Below are entries; copy exactly the lines from the one with "D4: diode 1N914" through the one with "U2 pin out: N22 -> N21", both included, and leave out the rest.

> Record excerpts:
*** Block opens ***

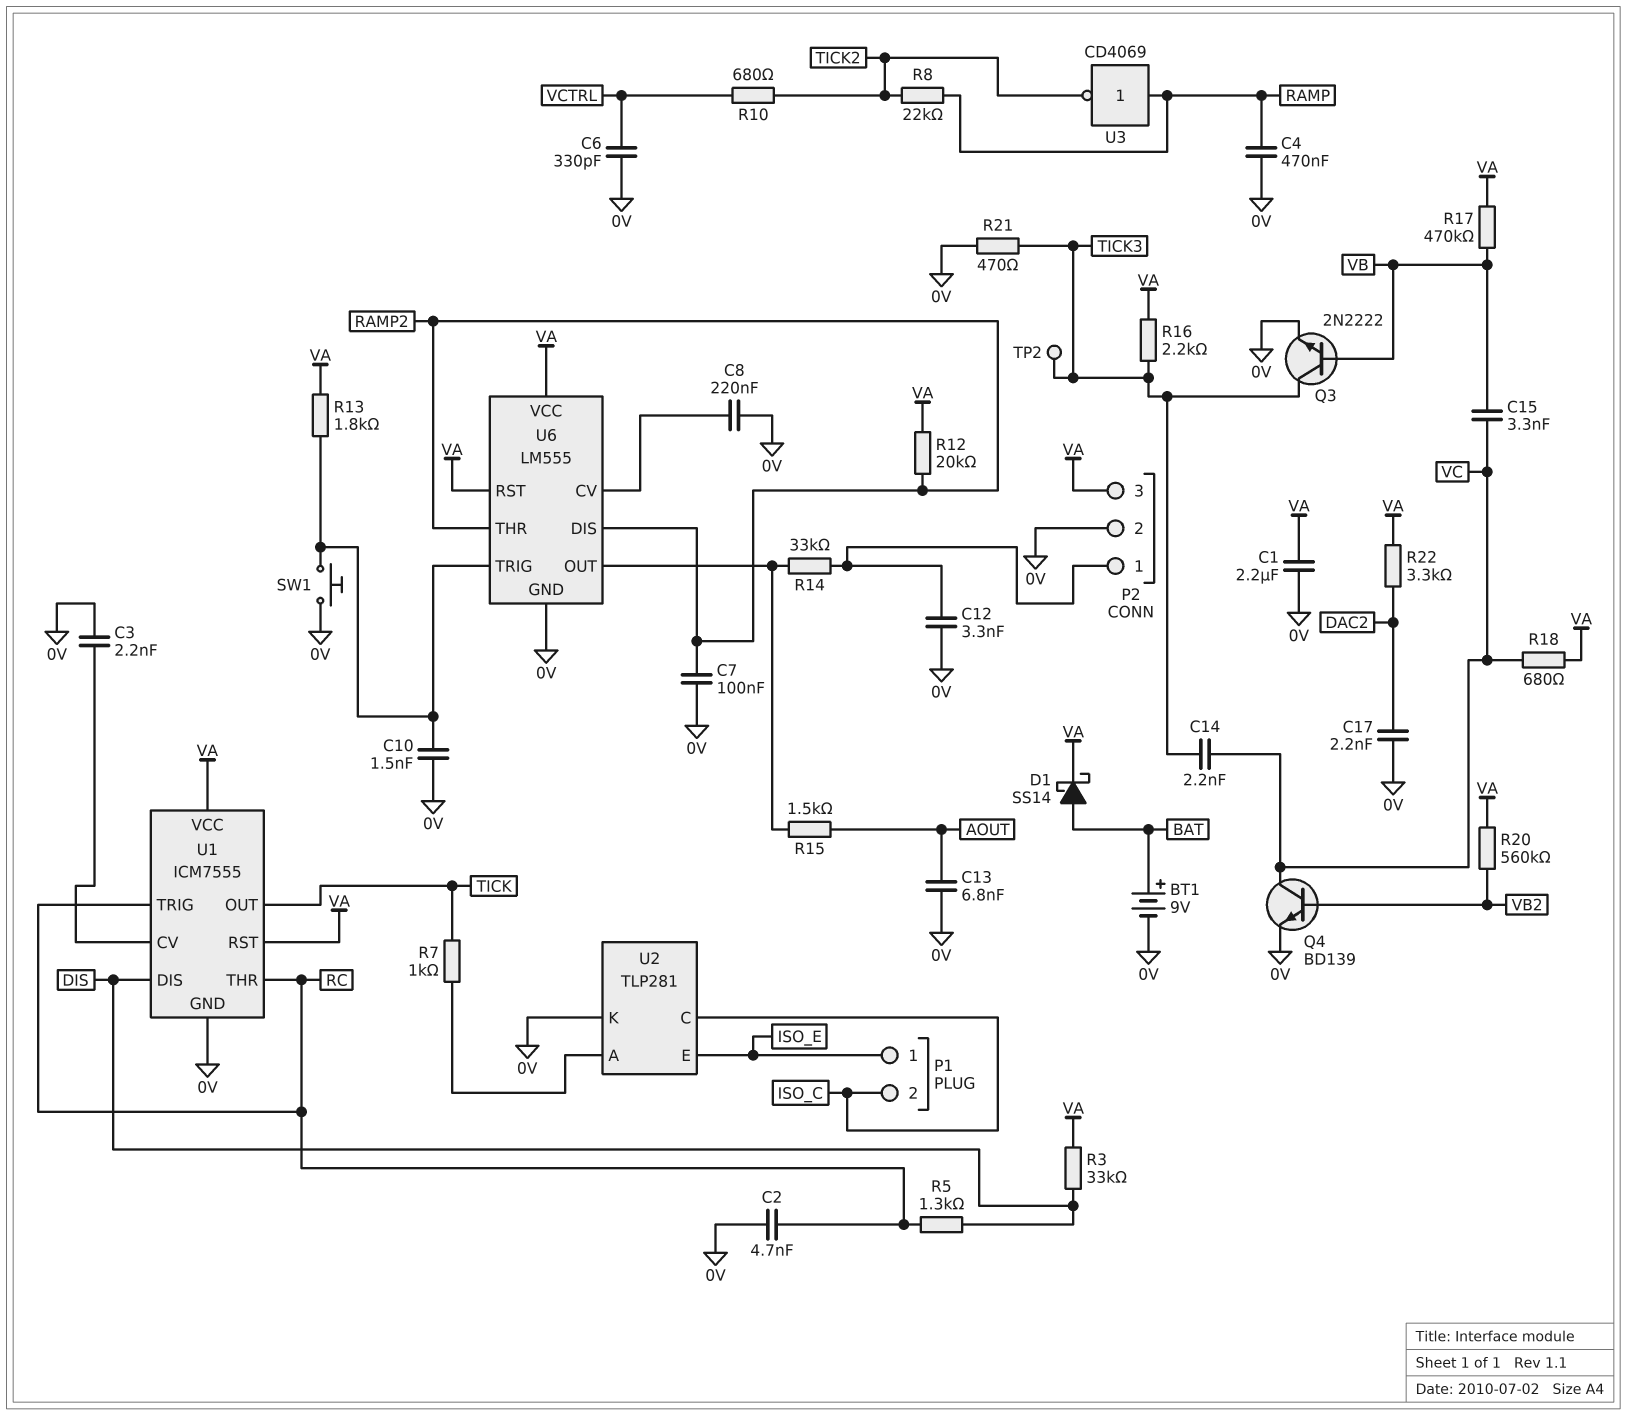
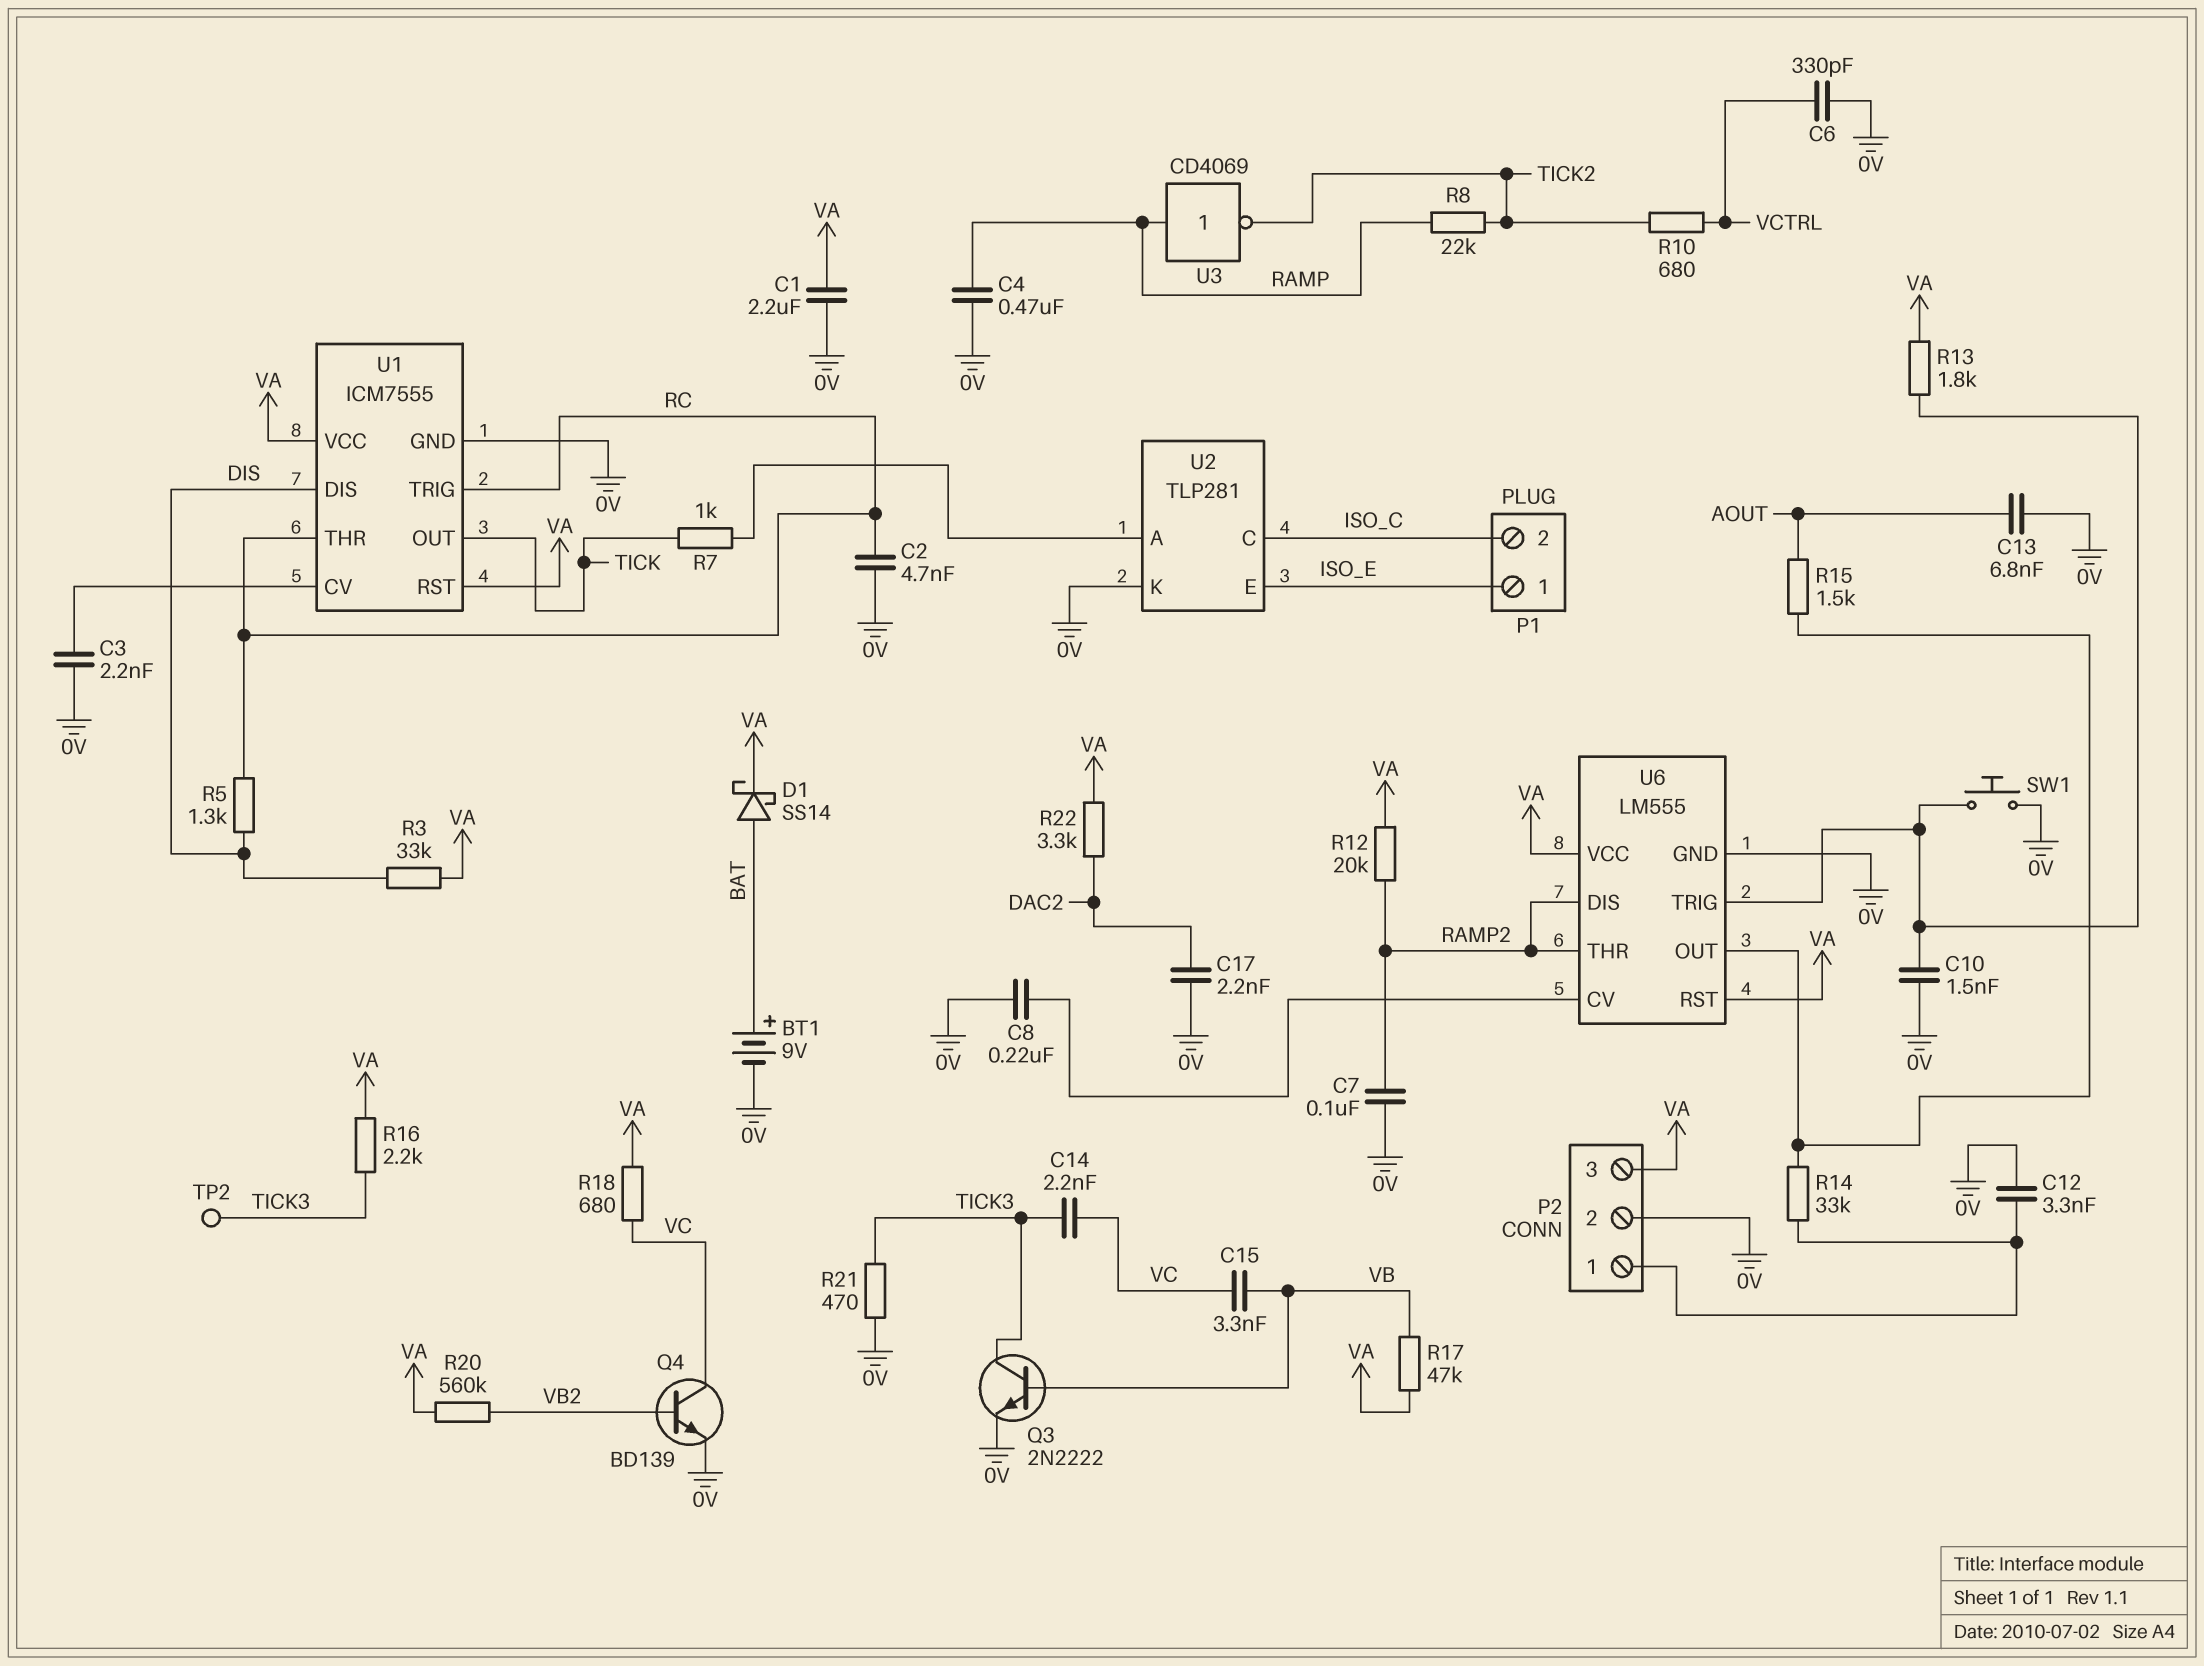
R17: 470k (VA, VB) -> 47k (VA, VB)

*** Block closes ***
*** Block opens ***

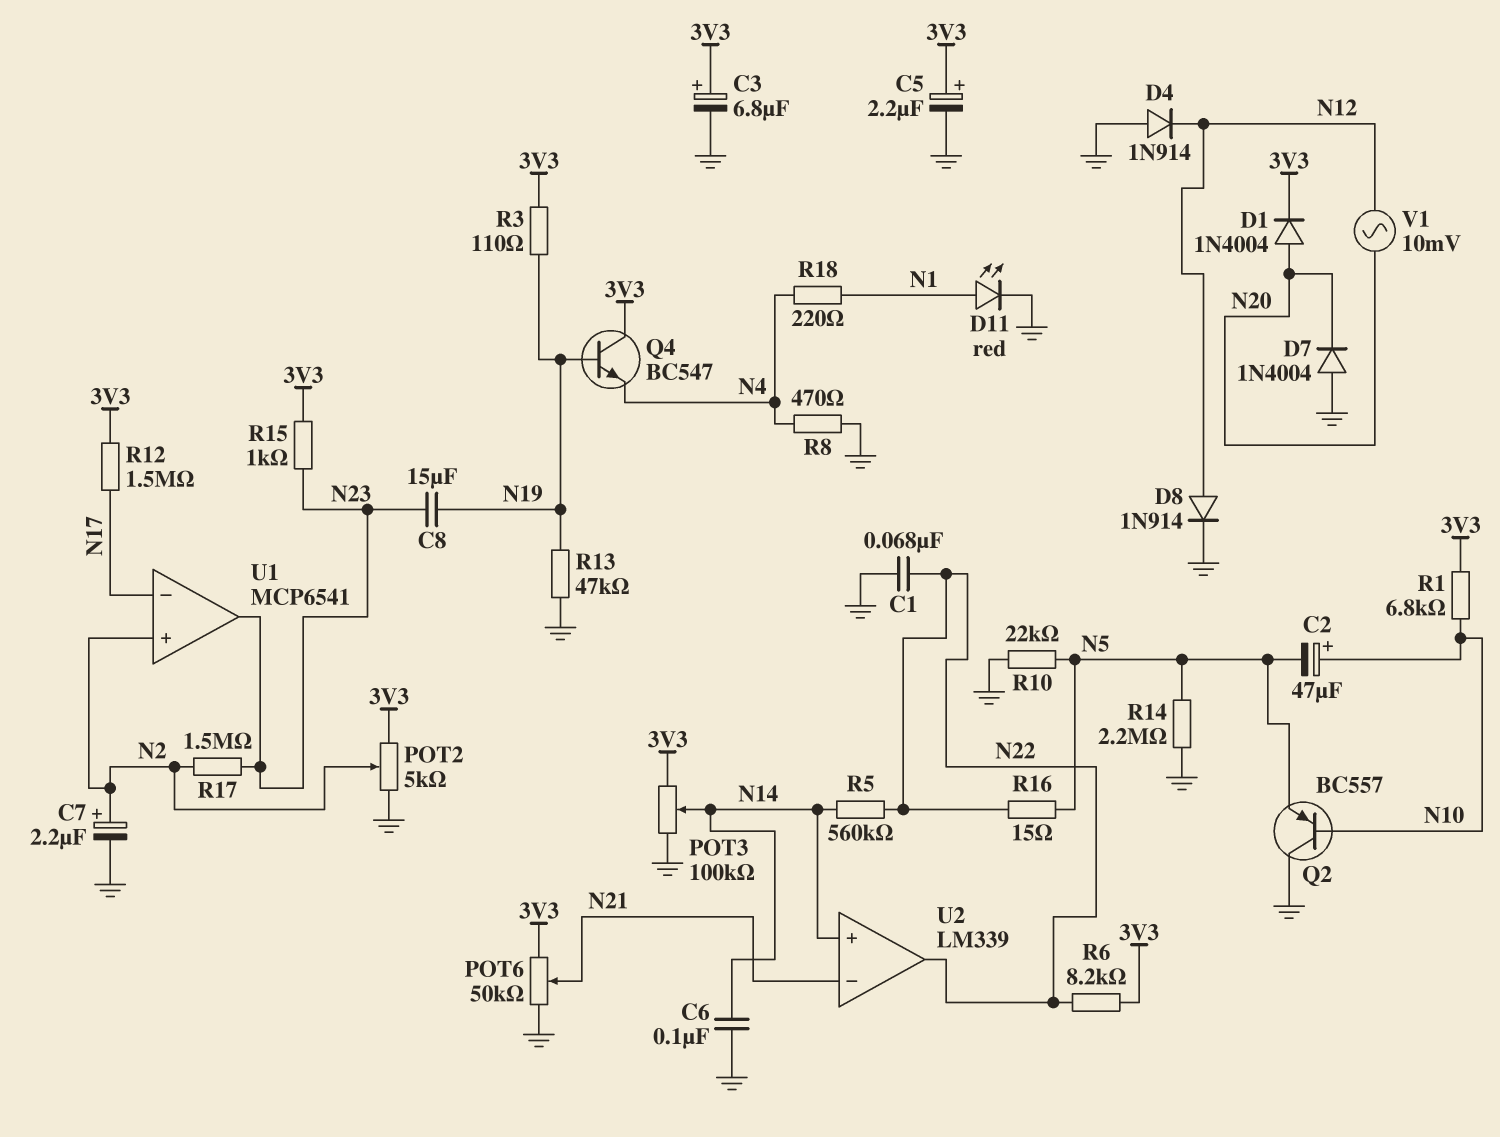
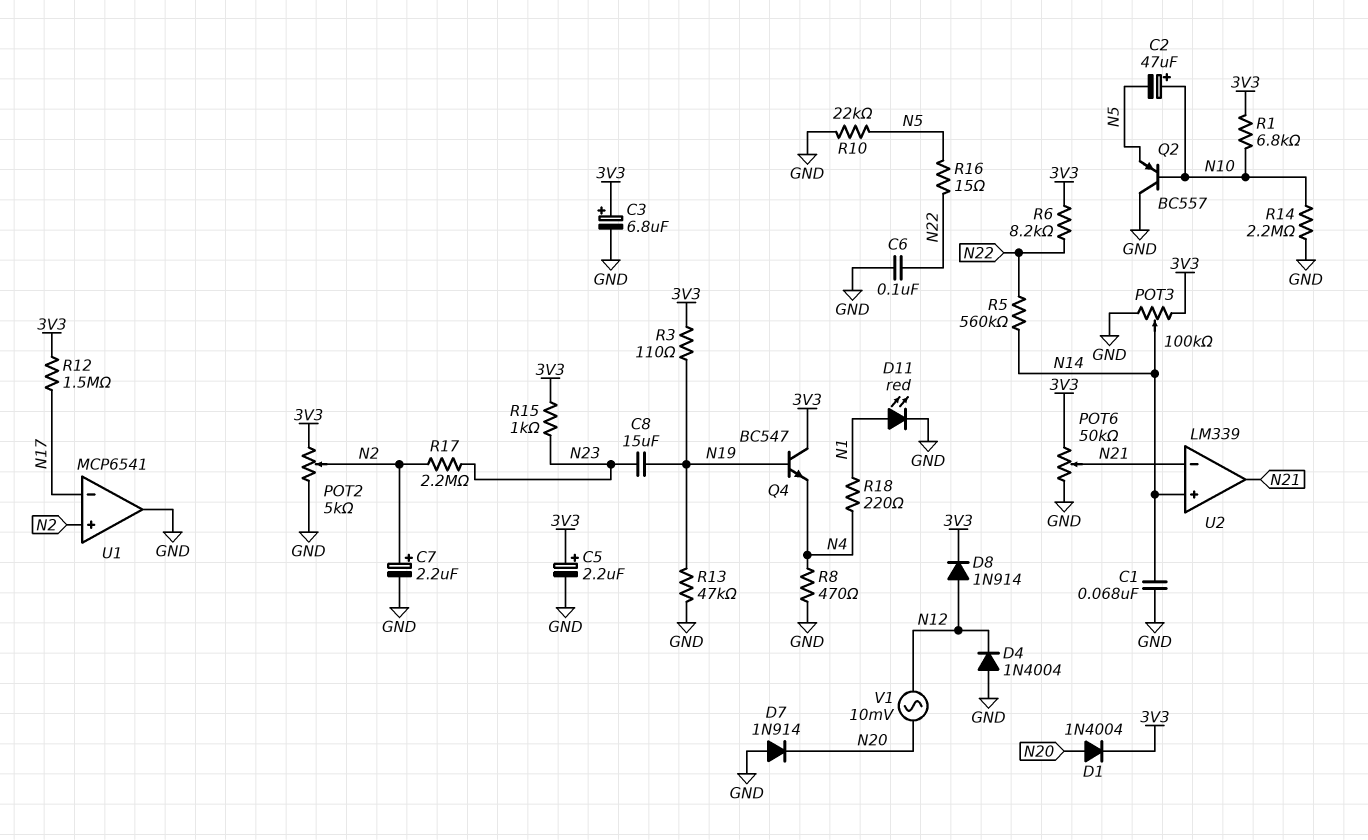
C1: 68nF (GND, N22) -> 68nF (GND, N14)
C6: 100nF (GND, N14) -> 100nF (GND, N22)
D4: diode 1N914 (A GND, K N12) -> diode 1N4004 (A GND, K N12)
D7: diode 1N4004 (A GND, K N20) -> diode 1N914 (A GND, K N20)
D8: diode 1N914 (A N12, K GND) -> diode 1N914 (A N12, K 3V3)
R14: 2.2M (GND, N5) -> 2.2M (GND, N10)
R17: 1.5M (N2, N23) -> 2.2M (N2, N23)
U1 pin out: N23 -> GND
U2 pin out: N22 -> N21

*** Block closes ***

> Your solution:
D4: diode 1N914 (A GND, K N12) -> diode 1N4004 (A GND, K N12)
D7: diode 1N4004 (A GND, K N20) -> diode 1N914 (A GND, K N20)
D8: diode 1N914 (A N12, K GND) -> diode 1N914 (A N12, K 3V3)
R14: 2.2M (GND, N5) -> 2.2M (GND, N10)
R17: 1.5M (N2, N23) -> 2.2M (N2, N23)
U1 pin out: N23 -> GND
U2 pin out: N22 -> N21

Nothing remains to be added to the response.